- _About this task_:
All lines of the data shown below should be output exactly as they stand.

- _Dataset extract_:
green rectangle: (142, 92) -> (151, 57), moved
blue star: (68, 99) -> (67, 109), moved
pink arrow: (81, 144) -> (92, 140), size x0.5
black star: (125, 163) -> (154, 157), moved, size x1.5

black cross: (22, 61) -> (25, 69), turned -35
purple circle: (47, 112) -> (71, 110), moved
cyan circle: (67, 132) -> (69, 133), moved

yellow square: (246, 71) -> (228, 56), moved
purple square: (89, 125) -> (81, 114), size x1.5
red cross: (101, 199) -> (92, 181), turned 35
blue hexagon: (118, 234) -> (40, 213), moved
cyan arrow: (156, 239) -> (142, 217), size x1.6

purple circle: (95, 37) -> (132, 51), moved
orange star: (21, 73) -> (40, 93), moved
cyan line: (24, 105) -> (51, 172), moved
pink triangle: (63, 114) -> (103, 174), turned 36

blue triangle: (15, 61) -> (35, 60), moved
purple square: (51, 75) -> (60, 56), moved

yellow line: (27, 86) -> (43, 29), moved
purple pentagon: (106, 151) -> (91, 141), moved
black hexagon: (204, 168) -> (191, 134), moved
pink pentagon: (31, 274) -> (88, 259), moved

- _Solved problem_:
green rectangle: (142, 92) -> (151, 57), moved
blue star: (68, 99) -> (67, 109), moved
pink arrow: (81, 144) -> (92, 140), size x0.5
black star: (125, 163) -> (154, 157), moved, size x1.5

black cross: (22, 61) -> (25, 69), turned -35
purple circle: (47, 112) -> (71, 110), moved
cyan circle: (67, 132) -> (69, 133), moved

yellow square: (246, 71) -> (228, 56), moved
purple square: (89, 125) -> (81, 114), size x1.5
red cross: (101, 199) -> (92, 181), turned 35
blue hexagon: (118, 234) -> (40, 213), moved
cyan arrow: (156, 239) -> (142, 217), size x1.6

purple circle: (95, 37) -> (132, 51), moved
orange star: (21, 73) -> (40, 93), moved
cyan line: (24, 105) -> (51, 172), moved
pink triangle: (63, 114) -> (103, 174), turned 36

blue triangle: (15, 61) -> (35, 60), moved
purple square: (51, 75) -> (60, 56), moved

yellow line: (27, 86) -> (43, 29), moved
purple pentagon: (106, 151) -> (91, 141), moved
black hexagon: (204, 168) -> (191, 134), moved
pink pentagon: (31, 274) -> (88, 259), moved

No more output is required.